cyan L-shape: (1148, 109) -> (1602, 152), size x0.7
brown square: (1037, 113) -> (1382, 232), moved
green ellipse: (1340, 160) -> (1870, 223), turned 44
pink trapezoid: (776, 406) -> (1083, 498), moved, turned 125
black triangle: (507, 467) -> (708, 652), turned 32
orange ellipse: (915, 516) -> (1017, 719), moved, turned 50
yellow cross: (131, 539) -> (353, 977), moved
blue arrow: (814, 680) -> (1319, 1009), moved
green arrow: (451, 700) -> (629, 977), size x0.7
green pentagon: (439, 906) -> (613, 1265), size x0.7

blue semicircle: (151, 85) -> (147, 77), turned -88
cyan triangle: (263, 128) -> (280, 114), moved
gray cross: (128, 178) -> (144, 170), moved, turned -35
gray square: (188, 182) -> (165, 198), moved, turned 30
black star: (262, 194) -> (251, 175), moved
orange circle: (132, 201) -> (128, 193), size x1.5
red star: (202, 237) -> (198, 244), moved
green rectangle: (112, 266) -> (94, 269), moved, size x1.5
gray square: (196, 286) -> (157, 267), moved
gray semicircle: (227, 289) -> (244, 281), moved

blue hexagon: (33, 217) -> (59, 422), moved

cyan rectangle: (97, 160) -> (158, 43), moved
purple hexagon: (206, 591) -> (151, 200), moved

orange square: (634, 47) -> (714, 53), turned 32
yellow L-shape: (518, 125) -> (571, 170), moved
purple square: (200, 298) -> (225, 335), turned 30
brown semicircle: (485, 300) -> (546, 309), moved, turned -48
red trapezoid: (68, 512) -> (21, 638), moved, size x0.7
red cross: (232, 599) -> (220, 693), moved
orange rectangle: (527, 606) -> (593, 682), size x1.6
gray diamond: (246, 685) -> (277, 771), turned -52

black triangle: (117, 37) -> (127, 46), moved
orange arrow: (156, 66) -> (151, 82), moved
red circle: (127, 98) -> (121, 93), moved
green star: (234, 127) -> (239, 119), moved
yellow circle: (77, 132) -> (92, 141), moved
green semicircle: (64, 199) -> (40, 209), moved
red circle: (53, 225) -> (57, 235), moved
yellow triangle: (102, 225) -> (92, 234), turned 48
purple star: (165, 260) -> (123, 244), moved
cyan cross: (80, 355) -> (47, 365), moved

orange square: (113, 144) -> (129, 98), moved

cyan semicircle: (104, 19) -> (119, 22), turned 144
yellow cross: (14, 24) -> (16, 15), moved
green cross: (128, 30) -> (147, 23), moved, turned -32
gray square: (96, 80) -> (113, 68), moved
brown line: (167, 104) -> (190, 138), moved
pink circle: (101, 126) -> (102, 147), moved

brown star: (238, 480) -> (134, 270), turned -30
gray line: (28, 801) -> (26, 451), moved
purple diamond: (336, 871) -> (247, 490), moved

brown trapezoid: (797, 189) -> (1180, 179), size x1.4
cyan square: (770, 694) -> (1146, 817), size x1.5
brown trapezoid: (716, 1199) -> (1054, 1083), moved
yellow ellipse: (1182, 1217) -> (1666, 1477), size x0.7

*****

**EXERCISE DESCRIPTION**
Your task is to give back every record exactly.

**RESULT**
cyan L-shape: (1148, 109) -> (1602, 152), size x0.7
brown square: (1037, 113) -> (1382, 232), moved
green ellipse: (1340, 160) -> (1870, 223), turned 44
pink trapezoid: (776, 406) -> (1083, 498), moved, turned 125
black triangle: (507, 467) -> (708, 652), turned 32
orange ellipse: (915, 516) -> (1017, 719), moved, turned 50
yellow cross: (131, 539) -> (353, 977), moved
blue arrow: (814, 680) -> (1319, 1009), moved
green arrow: (451, 700) -> (629, 977), size x0.7
green pentagon: (439, 906) -> (613, 1265), size x0.7

blue semicircle: (151, 85) -> (147, 77), turned -88
cyan triangle: (263, 128) -> (280, 114), moved
gray cross: (128, 178) -> (144, 170), moved, turned -35
gray square: (188, 182) -> (165, 198), moved, turned 30
black star: (262, 194) -> (251, 175), moved
orange circle: (132, 201) -> (128, 193), size x1.5
red star: (202, 237) -> (198, 244), moved
green rectangle: (112, 266) -> (94, 269), moved, size x1.5
gray square: (196, 286) -> (157, 267), moved
gray semicircle: (227, 289) -> (244, 281), moved

blue hexagon: (33, 217) -> (59, 422), moved

cyan rectangle: (97, 160) -> (158, 43), moved
purple hexagon: (206, 591) -> (151, 200), moved

orange square: (634, 47) -> (714, 53), turned 32
yellow L-shape: (518, 125) -> (571, 170), moved
purple square: (200, 298) -> (225, 335), turned 30
brown semicircle: (485, 300) -> (546, 309), moved, turned -48
red trapezoid: (68, 512) -> (21, 638), moved, size x0.7
red cross: (232, 599) -> (220, 693), moved
orange rectangle: (527, 606) -> (593, 682), size x1.6
gray diamond: (246, 685) -> (277, 771), turned -52

black triangle: (117, 37) -> (127, 46), moved
orange arrow: (156, 66) -> (151, 82), moved
red circle: (127, 98) -> (121, 93), moved
green star: (234, 127) -> (239, 119), moved
yellow circle: (77, 132) -> (92, 141), moved
green semicircle: (64, 199) -> (40, 209), moved
red circle: (53, 225) -> (57, 235), moved
yellow triangle: (102, 225) -> (92, 234), turned 48
purple star: (165, 260) -> (123, 244), moved
cyan cross: (80, 355) -> (47, 365), moved

orange square: (113, 144) -> (129, 98), moved

cyan semicircle: (104, 19) -> (119, 22), turned 144
yellow cross: (14, 24) -> (16, 15), moved
green cross: (128, 30) -> (147, 23), moved, turned -32
gray square: (96, 80) -> (113, 68), moved
brown line: (167, 104) -> (190, 138), moved
pink circle: (101, 126) -> (102, 147), moved

brown star: (238, 480) -> (134, 270), turned -30
gray line: (28, 801) -> (26, 451), moved
purple diamond: (336, 871) -> (247, 490), moved

brown trapezoid: (797, 189) -> (1180, 179), size x1.4
cyan square: (770, 694) -> (1146, 817), size x1.5
brown trapezoid: (716, 1199) -> (1054, 1083), moved
yellow ellipse: (1182, 1217) -> (1666, 1477), size x0.7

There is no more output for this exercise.